Edit tracking data
*** Block opens ***
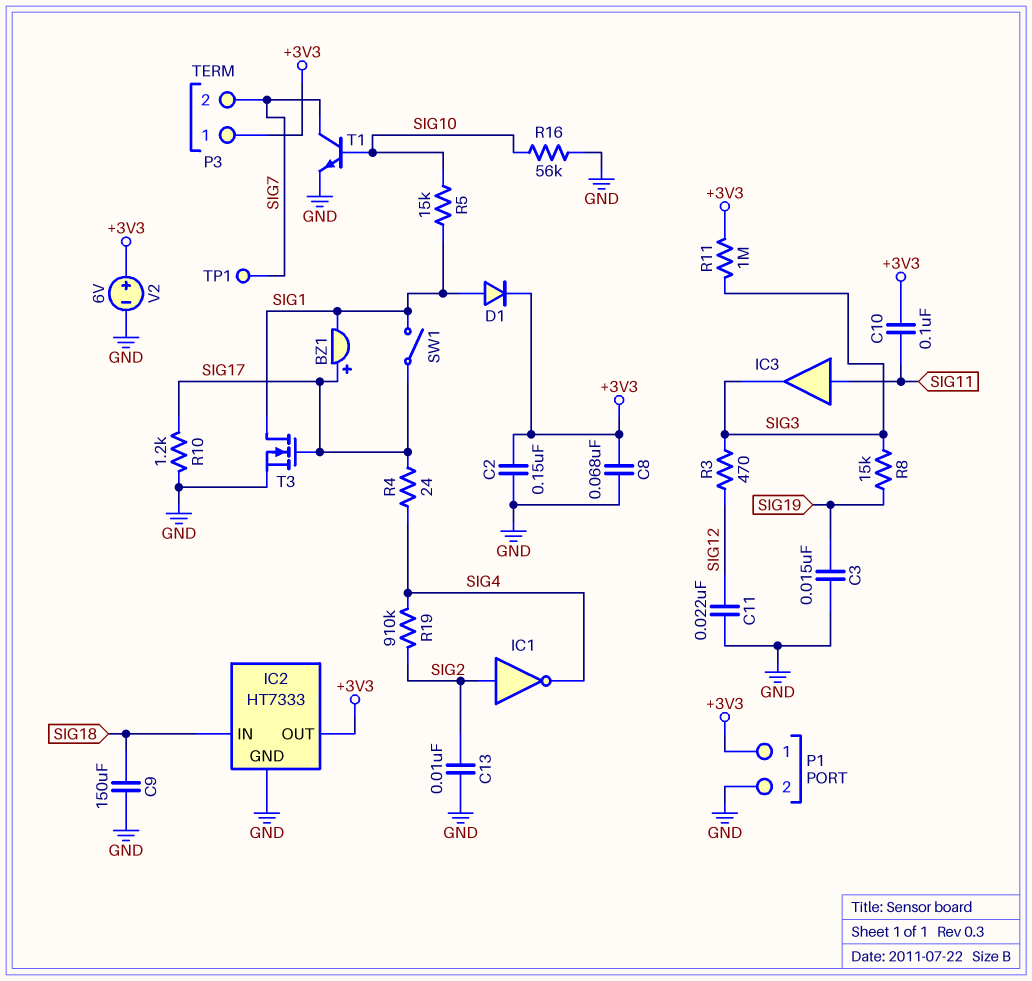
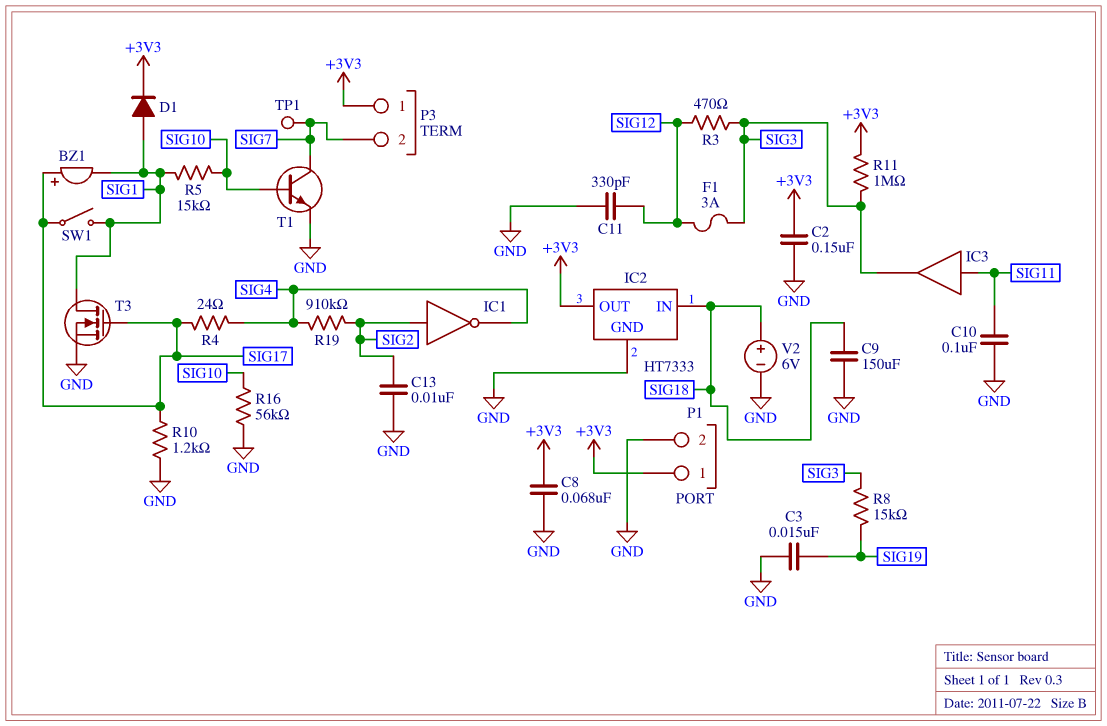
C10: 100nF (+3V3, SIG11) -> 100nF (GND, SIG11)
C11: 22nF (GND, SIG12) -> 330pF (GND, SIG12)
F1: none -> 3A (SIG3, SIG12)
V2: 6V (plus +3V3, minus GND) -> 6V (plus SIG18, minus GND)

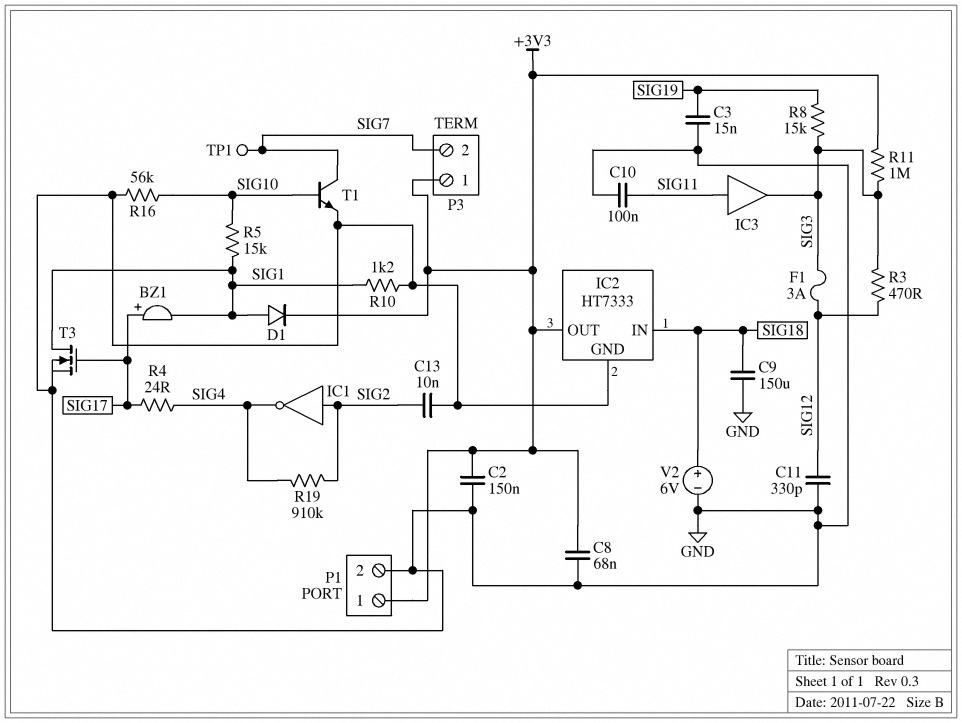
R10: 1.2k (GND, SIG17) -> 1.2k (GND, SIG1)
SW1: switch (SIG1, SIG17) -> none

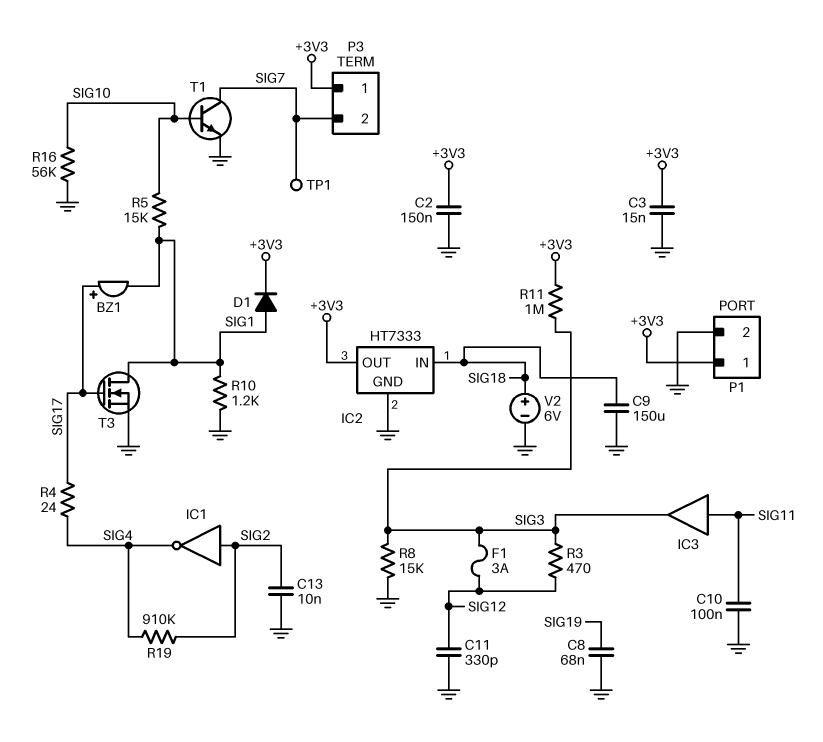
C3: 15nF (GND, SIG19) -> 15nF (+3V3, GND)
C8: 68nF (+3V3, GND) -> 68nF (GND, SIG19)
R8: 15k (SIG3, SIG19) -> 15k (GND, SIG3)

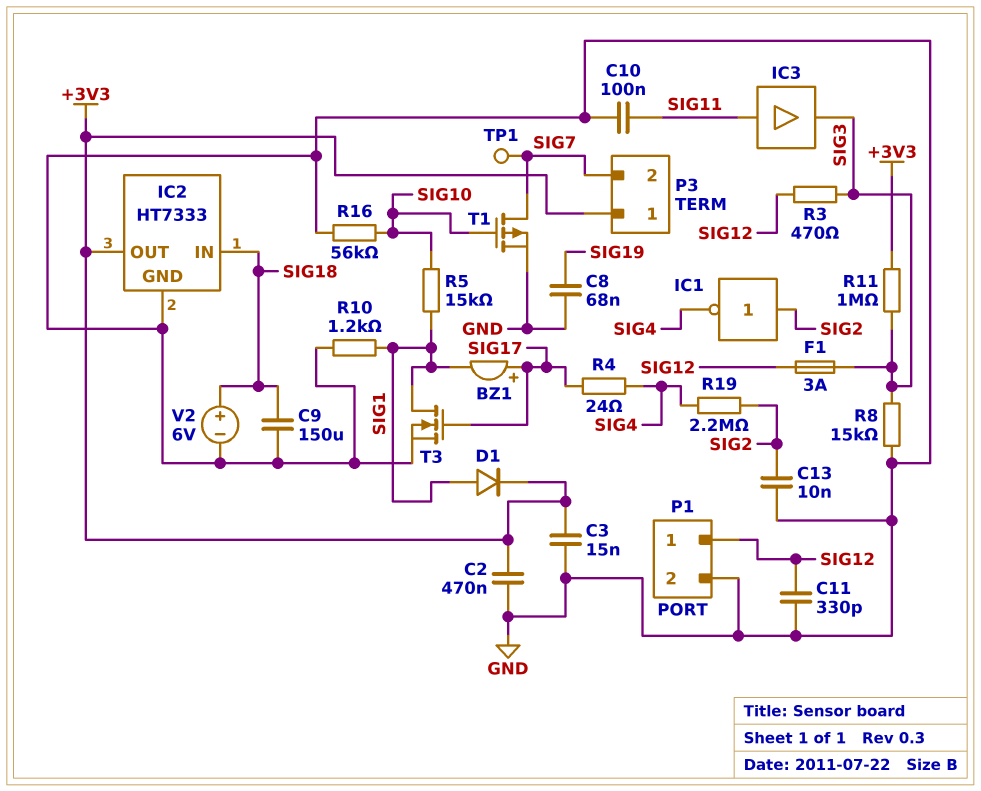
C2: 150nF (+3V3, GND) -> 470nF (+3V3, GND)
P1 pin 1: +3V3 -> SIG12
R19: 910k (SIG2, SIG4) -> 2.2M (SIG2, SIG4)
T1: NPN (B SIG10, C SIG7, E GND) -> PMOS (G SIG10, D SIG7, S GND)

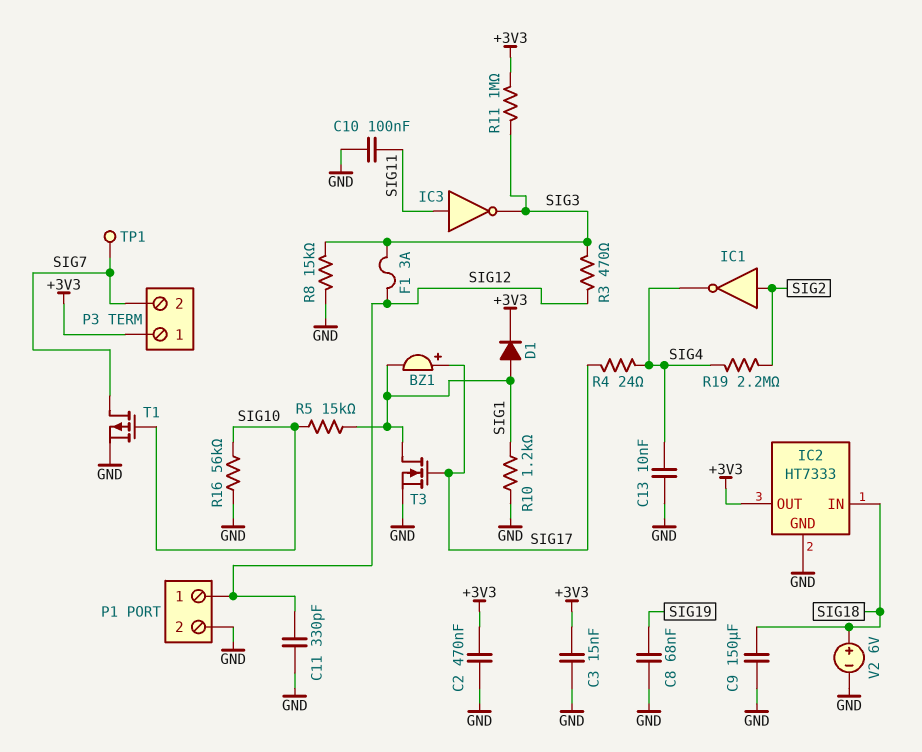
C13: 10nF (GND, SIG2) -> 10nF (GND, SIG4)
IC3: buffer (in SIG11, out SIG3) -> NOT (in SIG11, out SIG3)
*** Block closes ***
What is expected:
Output only the lines from the line that contains "C13: 10nF (GND, SIG2) -> 10nF (GND, SIG4)" through the end of the entries, both included, exactly as they appear.

Task output:
C13: 10nF (GND, SIG2) -> 10nF (GND, SIG4)
IC3: buffer (in SIG11, out SIG3) -> NOT (in SIG11, out SIG3)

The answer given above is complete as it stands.